**TASK DIRECTIONS**
Set down, word for word, the line with "none -> pink tile G9:H9 level 1" and the lines after it through the final line of the data below, without pictures.

● ● ● ● ● ● ●

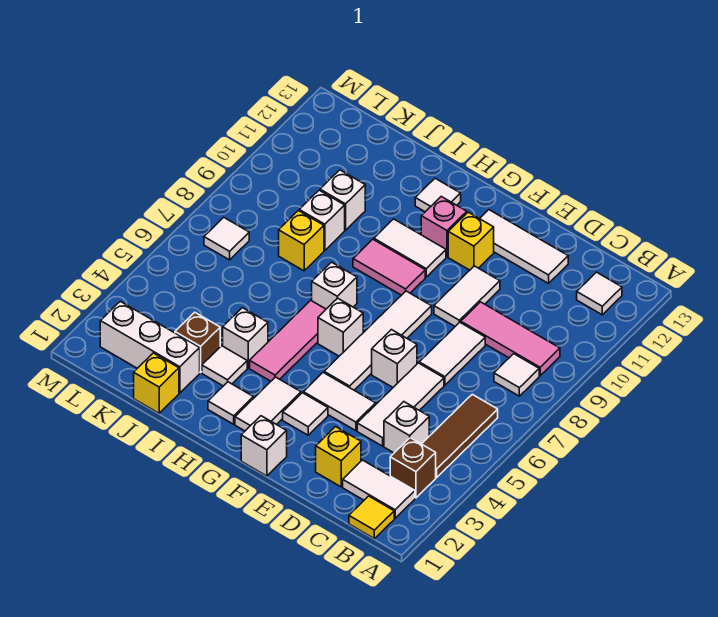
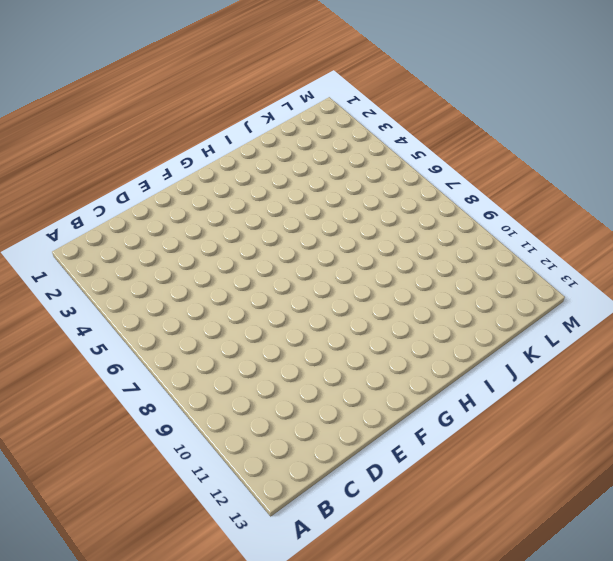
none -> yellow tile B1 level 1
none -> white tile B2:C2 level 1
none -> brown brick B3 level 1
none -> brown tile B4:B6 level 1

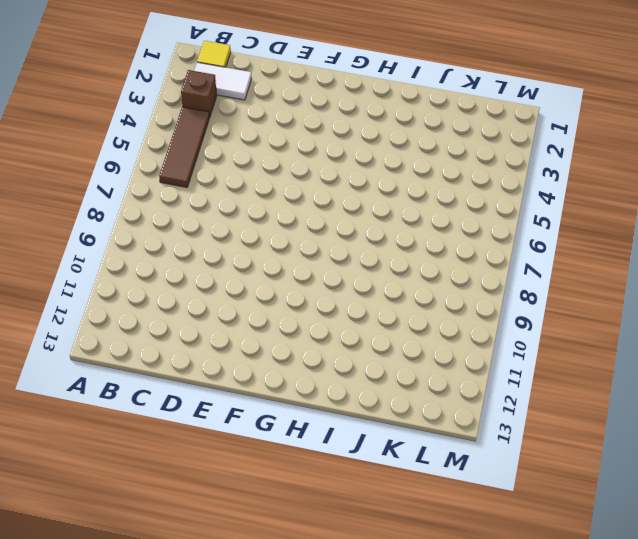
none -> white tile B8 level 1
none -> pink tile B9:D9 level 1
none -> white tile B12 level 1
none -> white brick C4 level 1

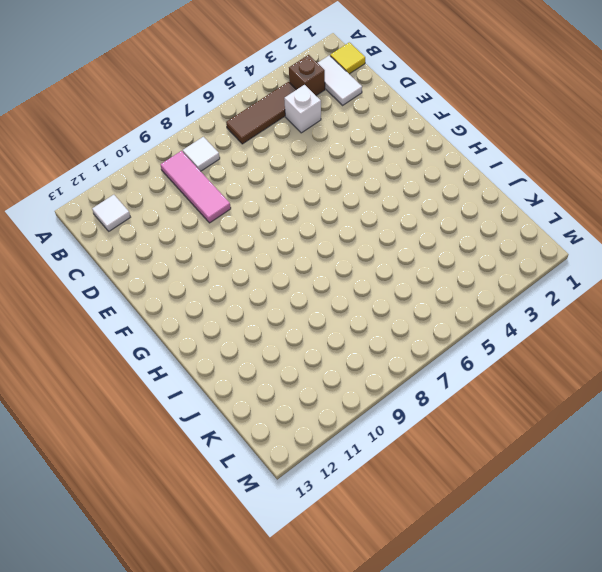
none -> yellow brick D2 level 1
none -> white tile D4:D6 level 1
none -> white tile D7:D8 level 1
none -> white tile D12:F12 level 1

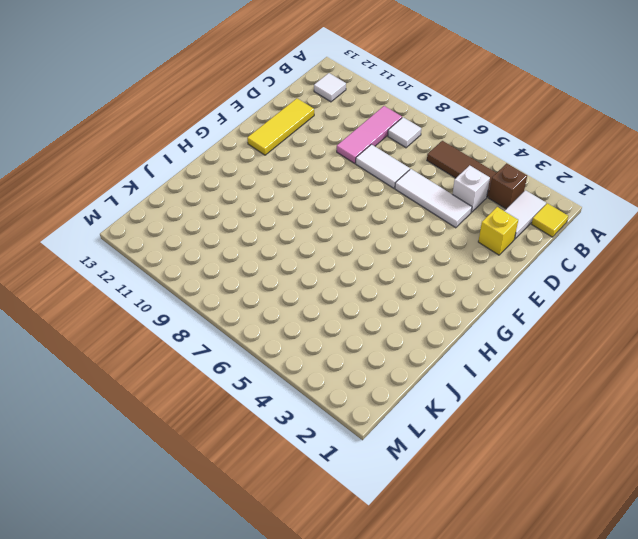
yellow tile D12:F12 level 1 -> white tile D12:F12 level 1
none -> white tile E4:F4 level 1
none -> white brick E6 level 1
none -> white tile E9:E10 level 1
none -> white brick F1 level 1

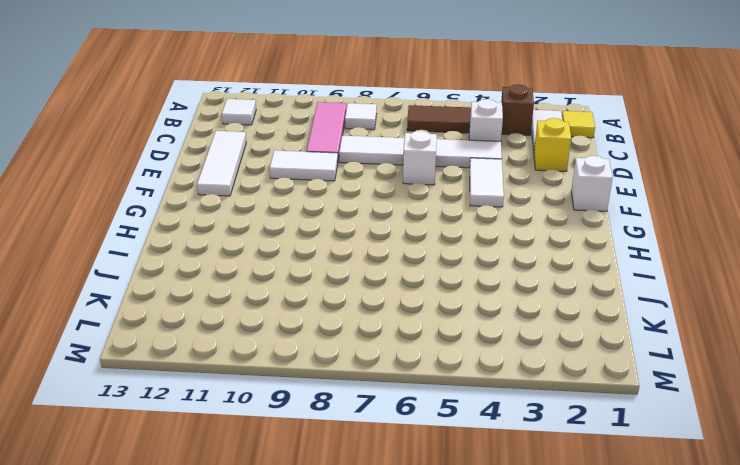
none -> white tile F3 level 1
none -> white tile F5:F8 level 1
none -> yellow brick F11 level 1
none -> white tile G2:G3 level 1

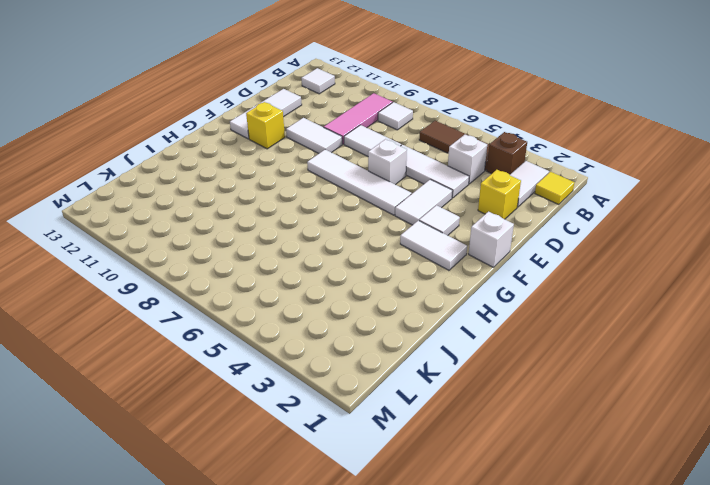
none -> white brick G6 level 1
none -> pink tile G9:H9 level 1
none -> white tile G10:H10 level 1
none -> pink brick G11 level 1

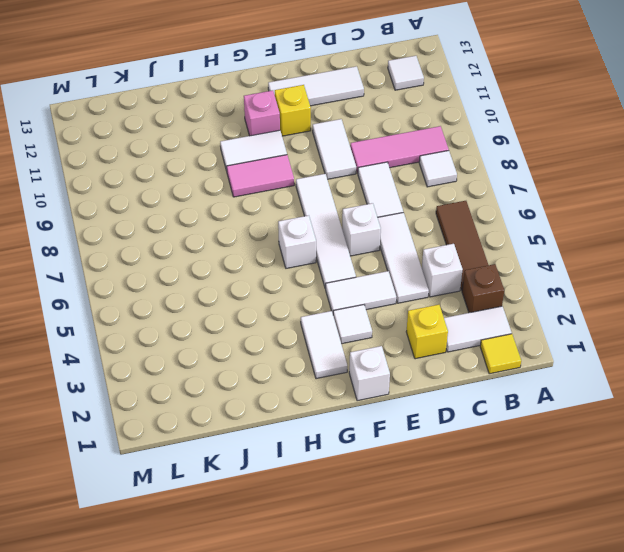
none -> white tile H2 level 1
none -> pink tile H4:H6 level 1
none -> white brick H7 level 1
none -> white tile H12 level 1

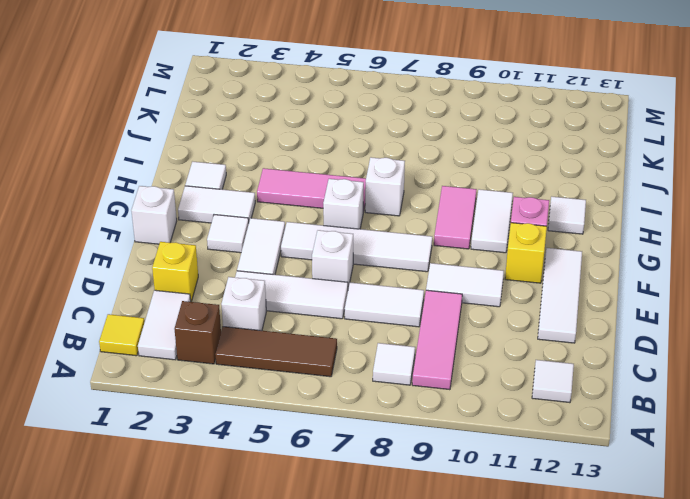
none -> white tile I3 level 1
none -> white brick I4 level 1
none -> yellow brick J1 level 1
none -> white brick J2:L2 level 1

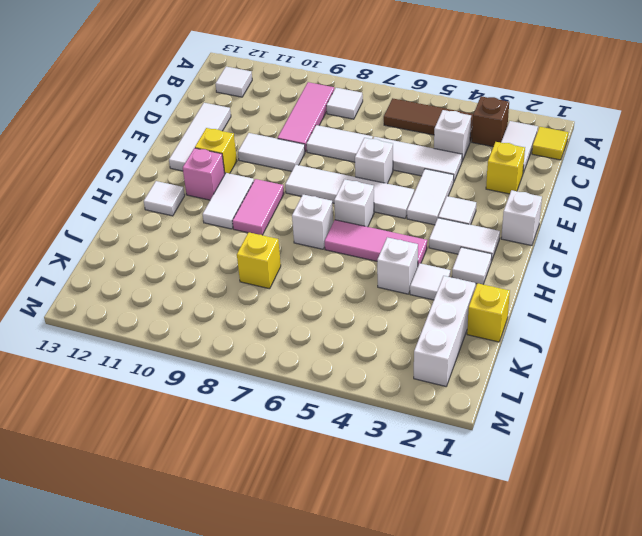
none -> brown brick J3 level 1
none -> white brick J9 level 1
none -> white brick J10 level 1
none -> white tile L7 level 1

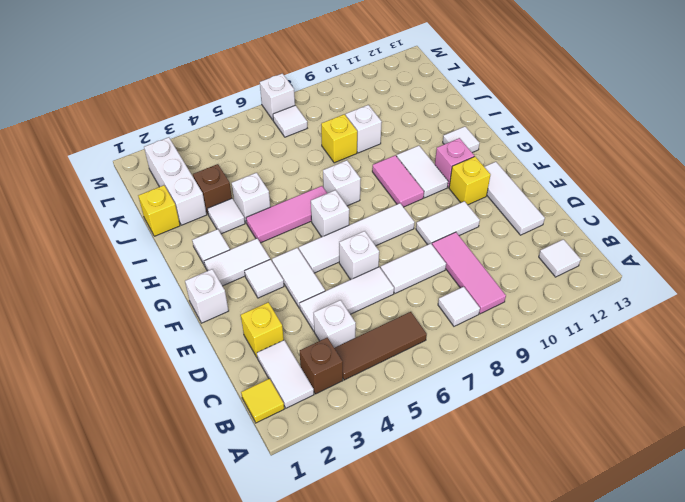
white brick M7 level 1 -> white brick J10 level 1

● ● ● ● ● ● ●

**SOLUTION TO THE PROBLEM**
none -> pink tile G9:H9 level 1
none -> white tile G10:H10 level 1
none -> pink brick G11 level 1

none -> white tile H2 level 1
none -> pink tile H4:H6 level 1
none -> white brick H7 level 1
none -> white tile H12 level 1

none -> white tile I3 level 1
none -> white brick I4 level 1
none -> yellow brick J1 level 1
none -> white brick J2:L2 level 1

none -> brown brick J3 level 1
none -> white brick J9 level 1
none -> white brick J10 level 1
none -> white tile L7 level 1

white brick M7 level 1 -> white brick J10 level 1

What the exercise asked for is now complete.